Task details:
With the pictures omitted, print exactly the lines below, from the one containing "SD2: TF-card -> microSD" through the one containing "DHT3 pin DATA: TX -> D2", and nothing else.

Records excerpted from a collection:
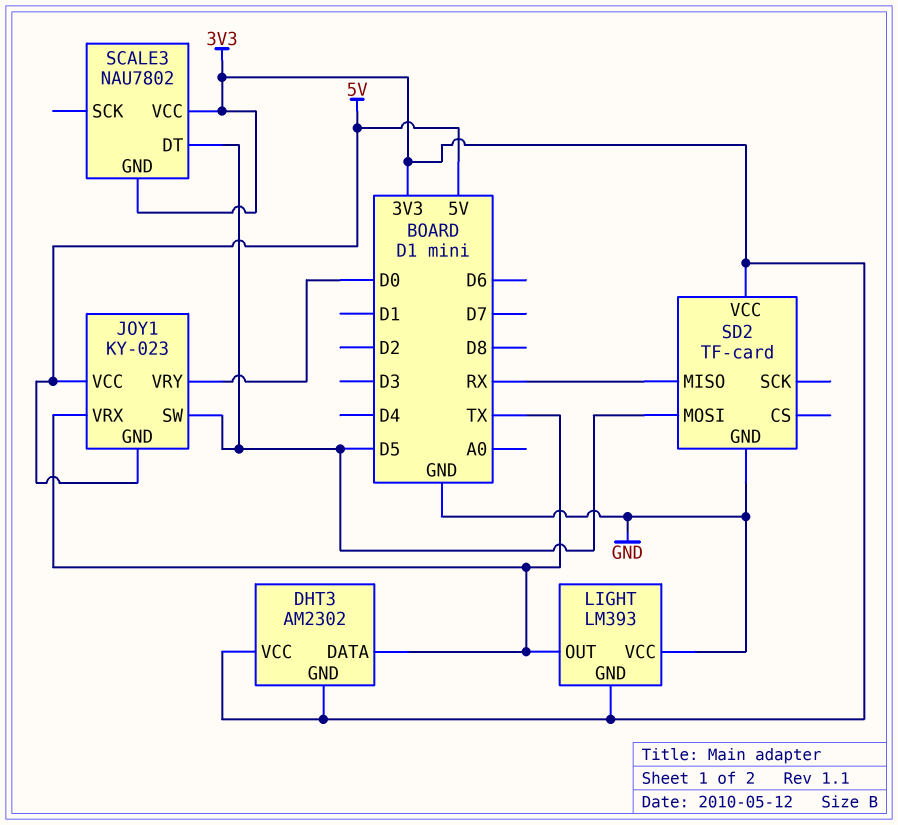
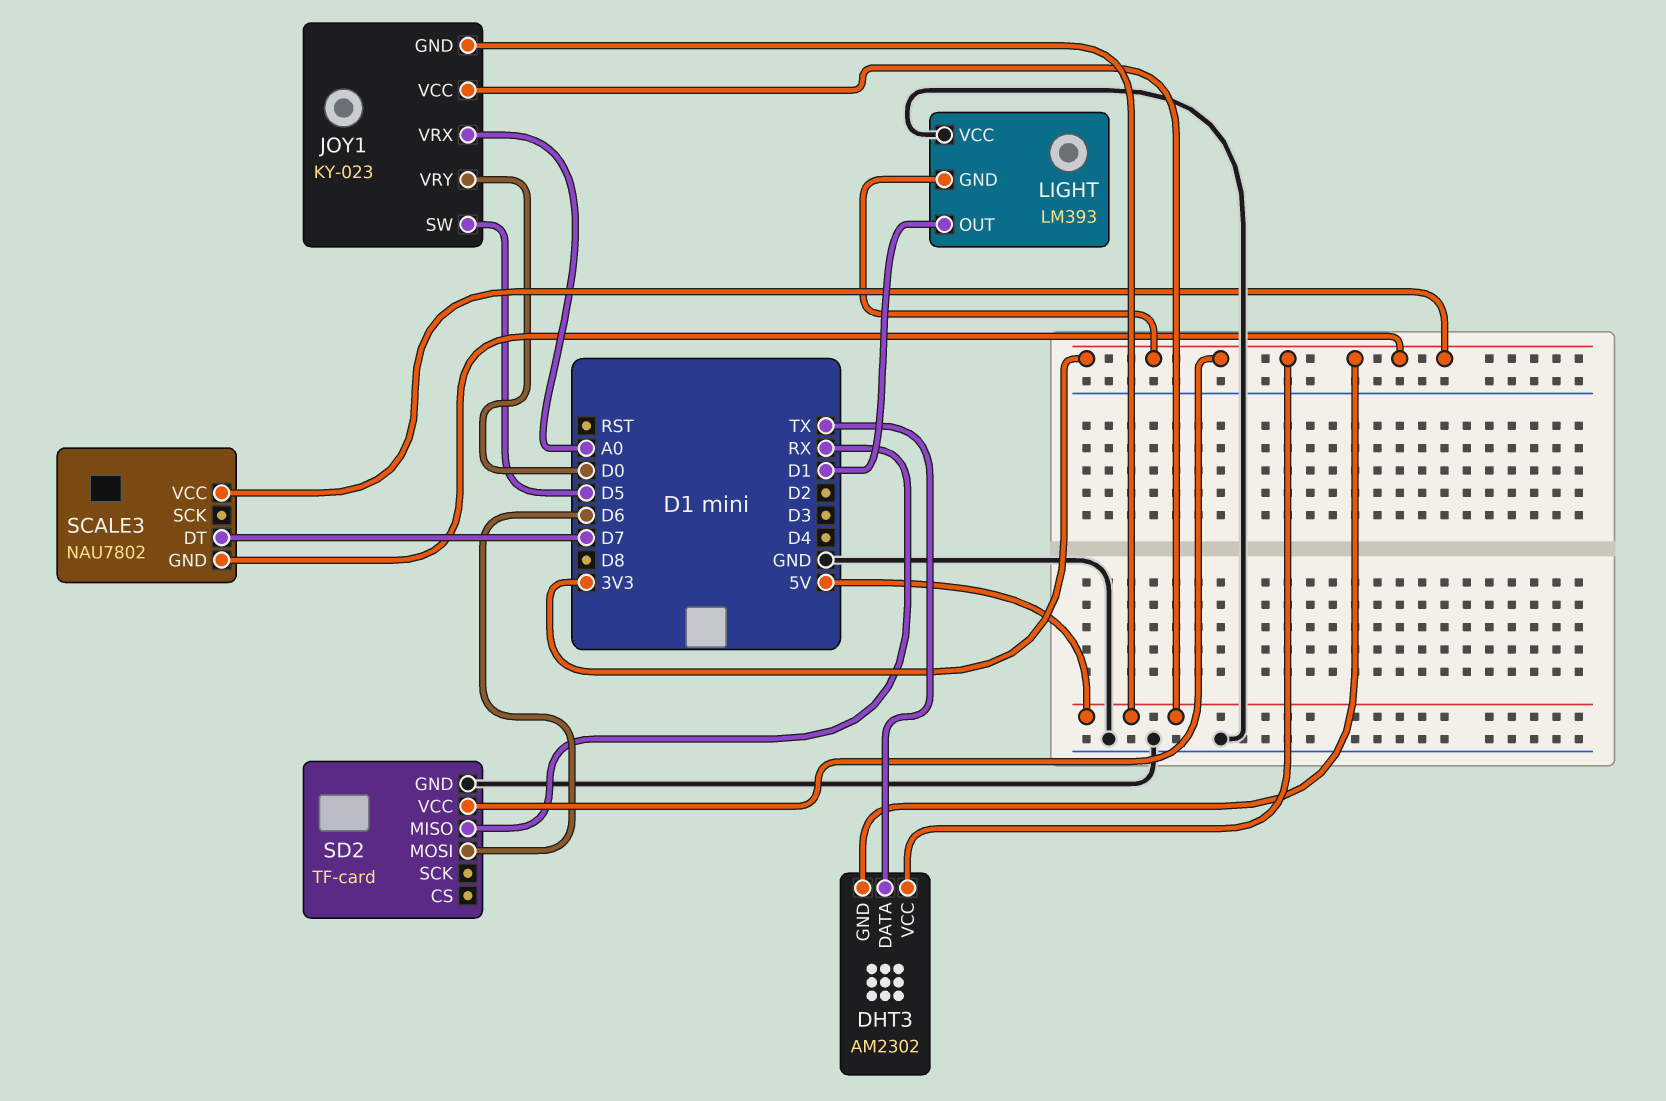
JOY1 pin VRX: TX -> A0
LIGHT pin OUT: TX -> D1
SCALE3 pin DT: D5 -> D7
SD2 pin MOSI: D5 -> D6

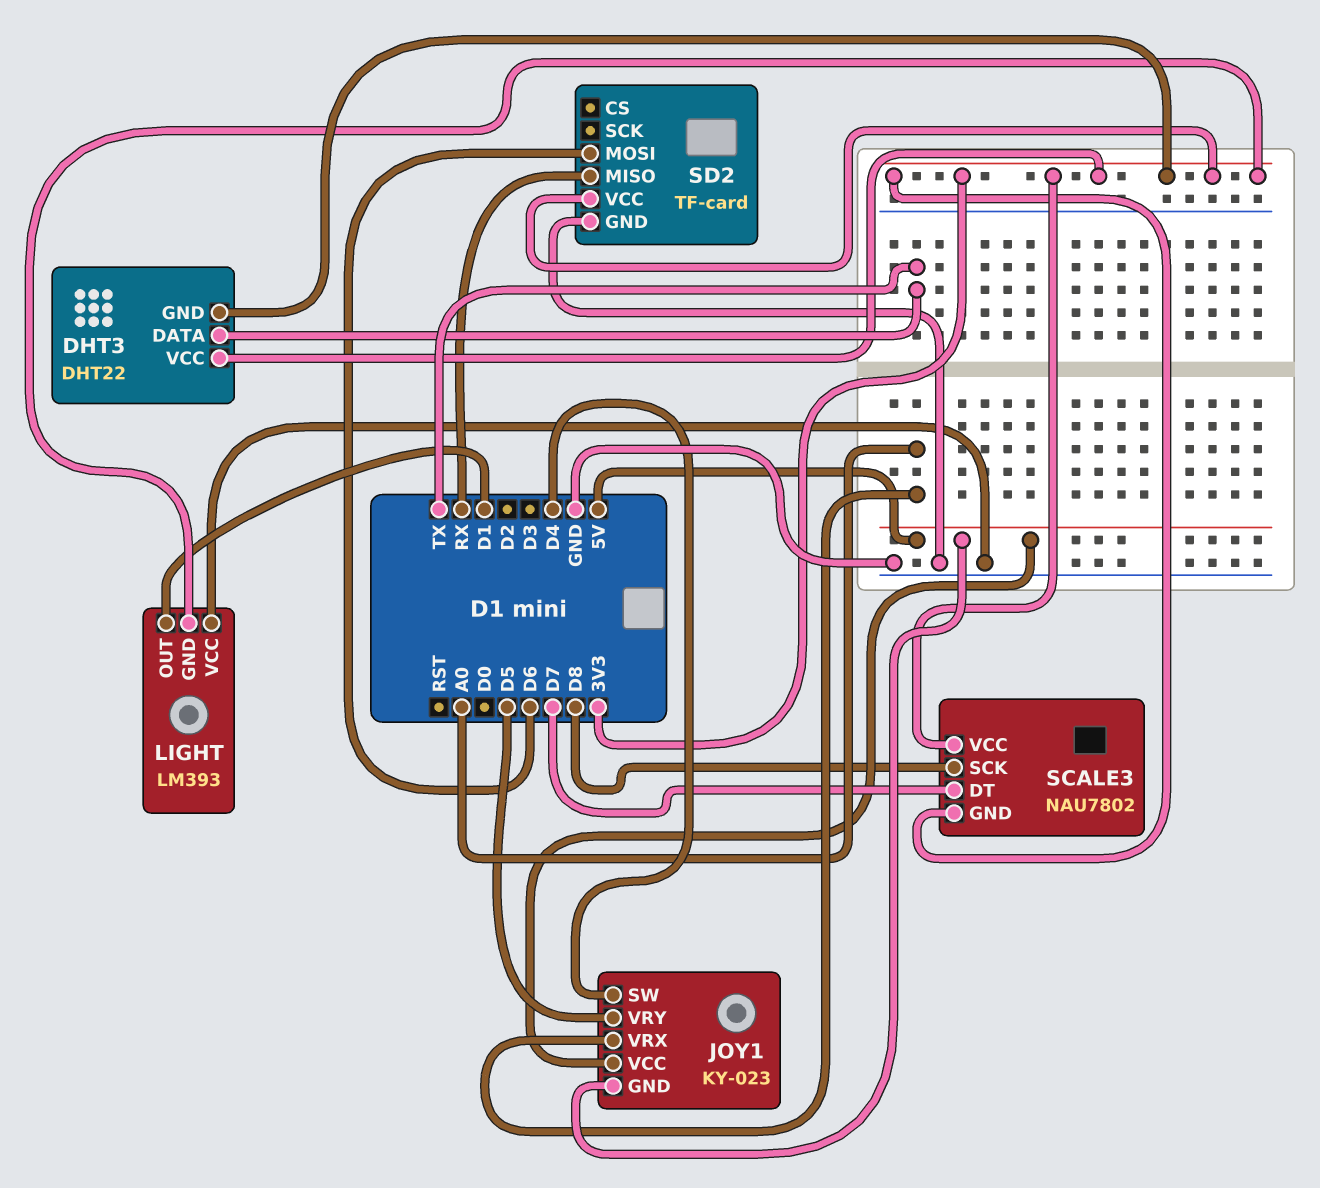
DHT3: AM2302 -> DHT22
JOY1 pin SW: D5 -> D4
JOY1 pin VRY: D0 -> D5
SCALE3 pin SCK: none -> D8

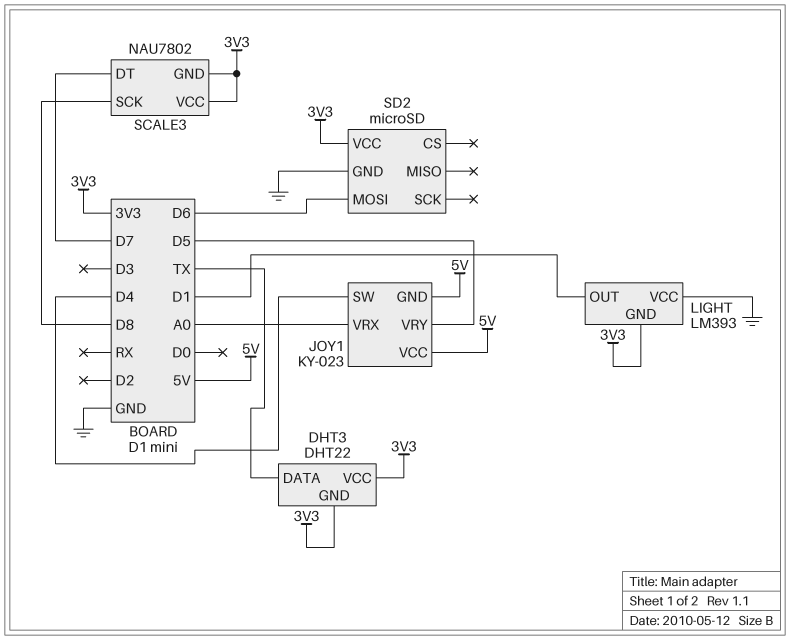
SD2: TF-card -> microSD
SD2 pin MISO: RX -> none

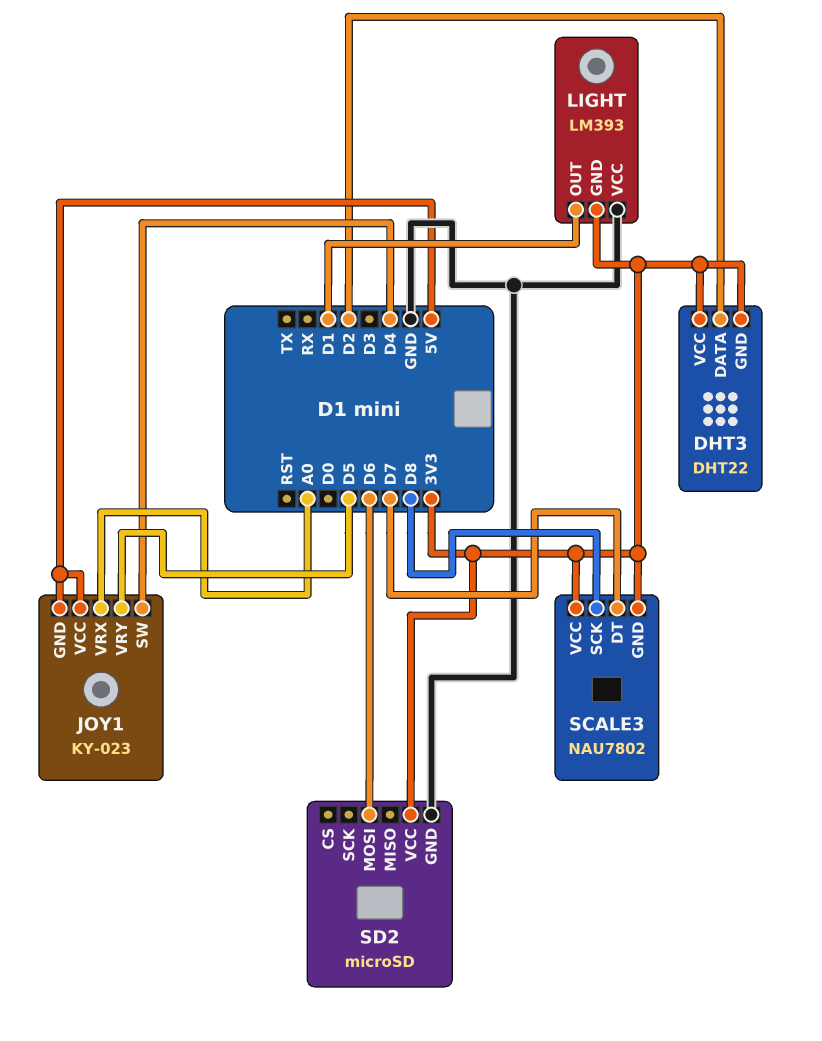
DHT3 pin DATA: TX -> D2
--
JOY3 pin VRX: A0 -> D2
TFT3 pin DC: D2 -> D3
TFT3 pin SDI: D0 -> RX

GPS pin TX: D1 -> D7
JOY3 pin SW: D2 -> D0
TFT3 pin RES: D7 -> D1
==
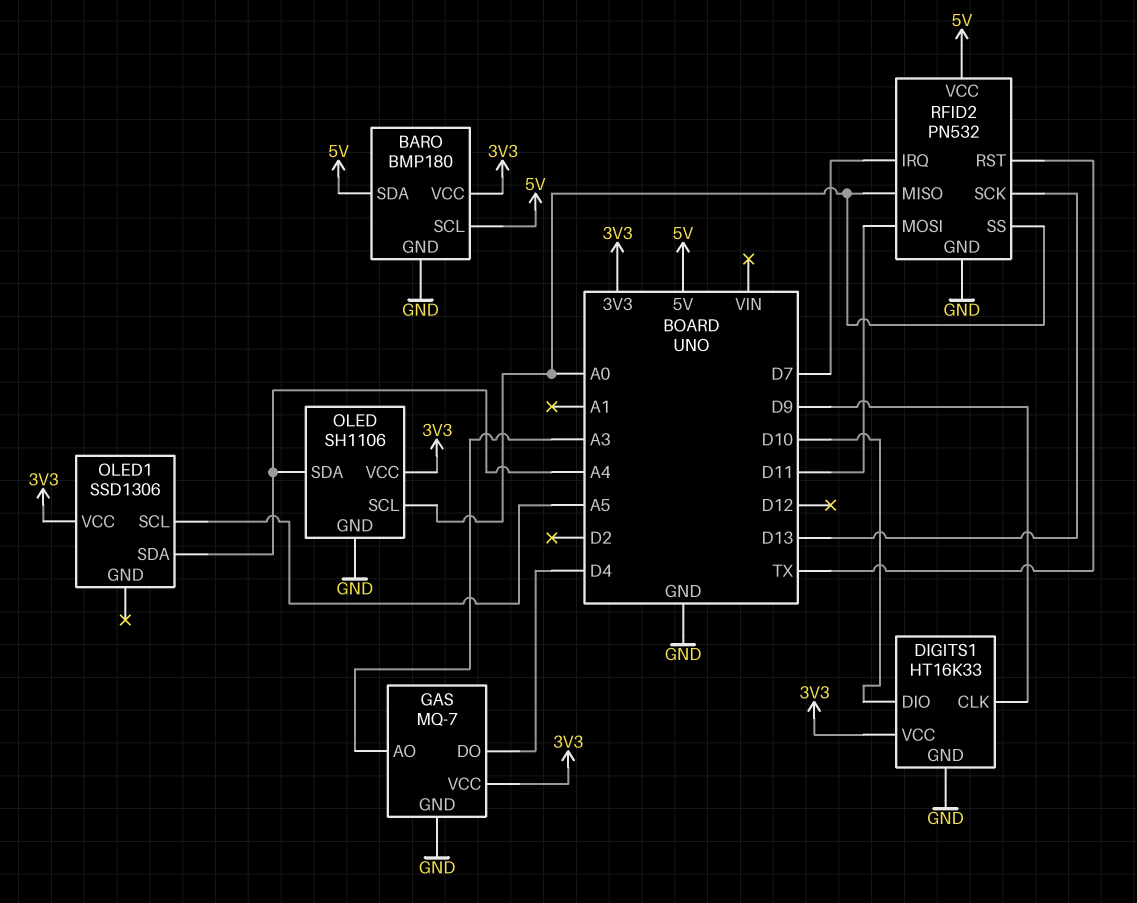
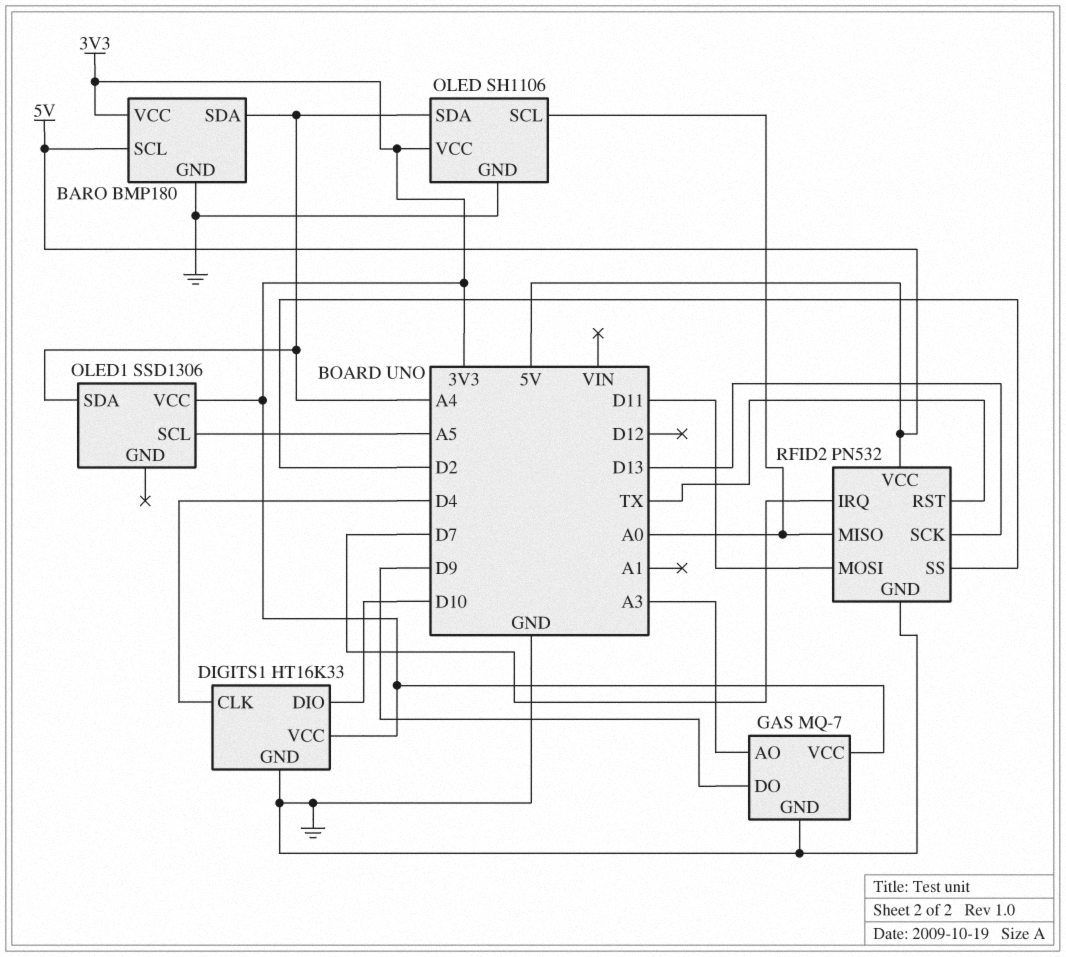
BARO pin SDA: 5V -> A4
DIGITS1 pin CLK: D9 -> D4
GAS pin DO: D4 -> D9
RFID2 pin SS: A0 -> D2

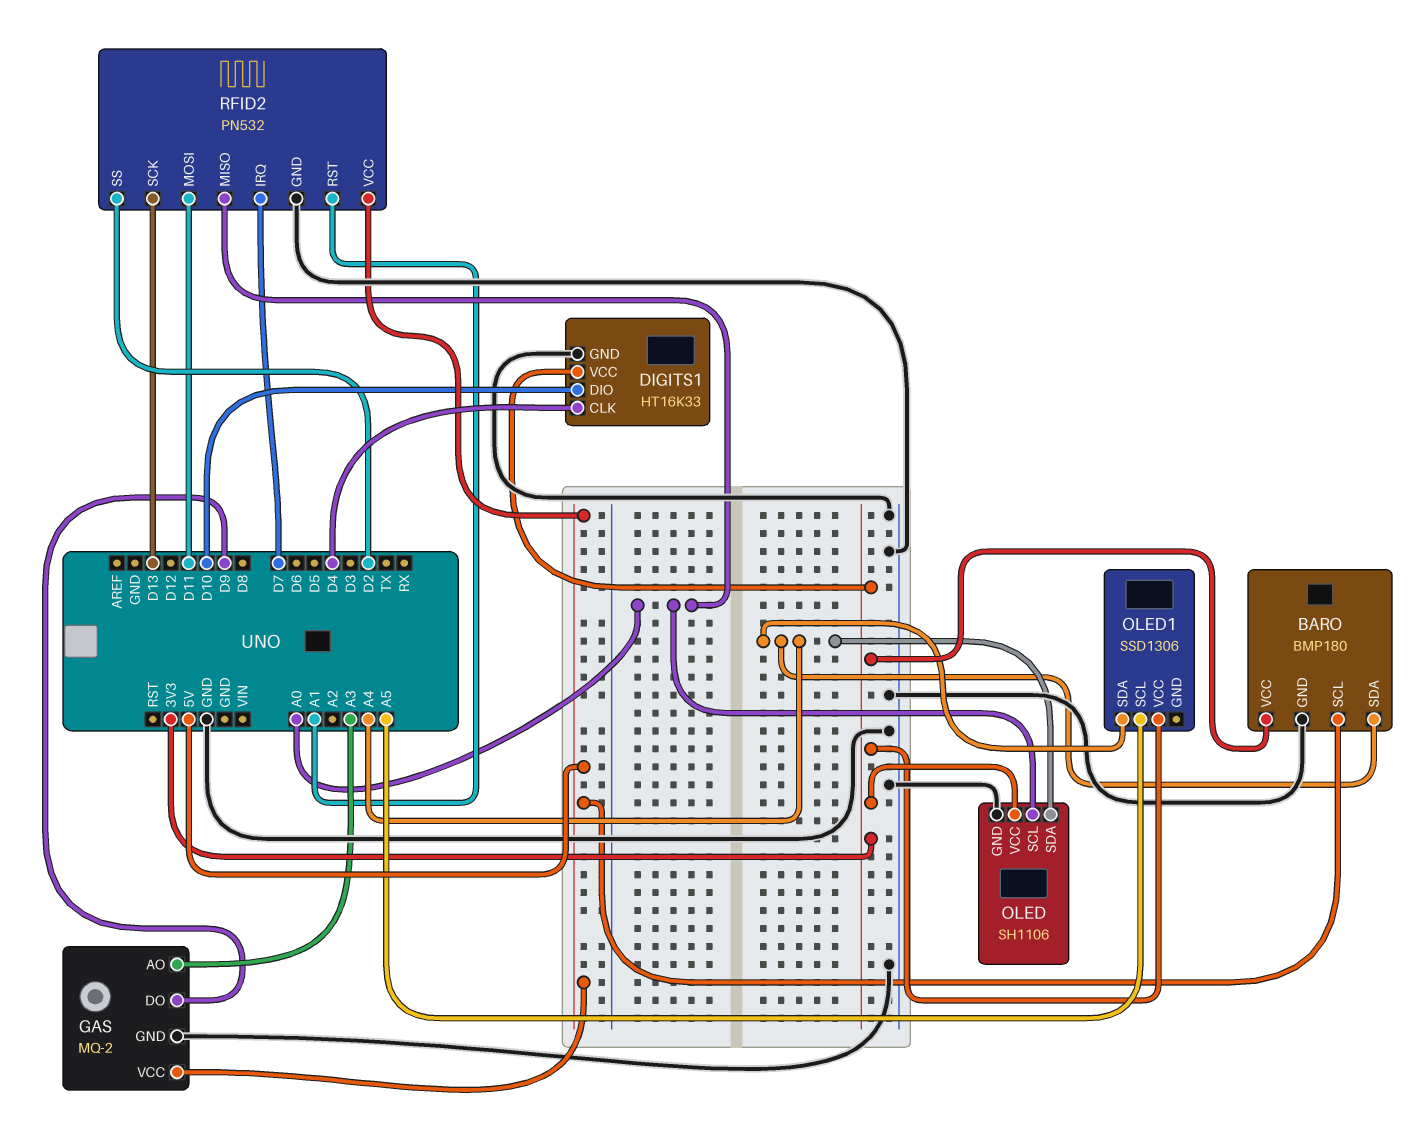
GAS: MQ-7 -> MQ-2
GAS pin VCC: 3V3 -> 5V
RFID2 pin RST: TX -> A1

Your solution:
SD2: TF-card -> microSD
SD2 pin MISO: RX -> none

DHT3 pin DATA: TX -> D2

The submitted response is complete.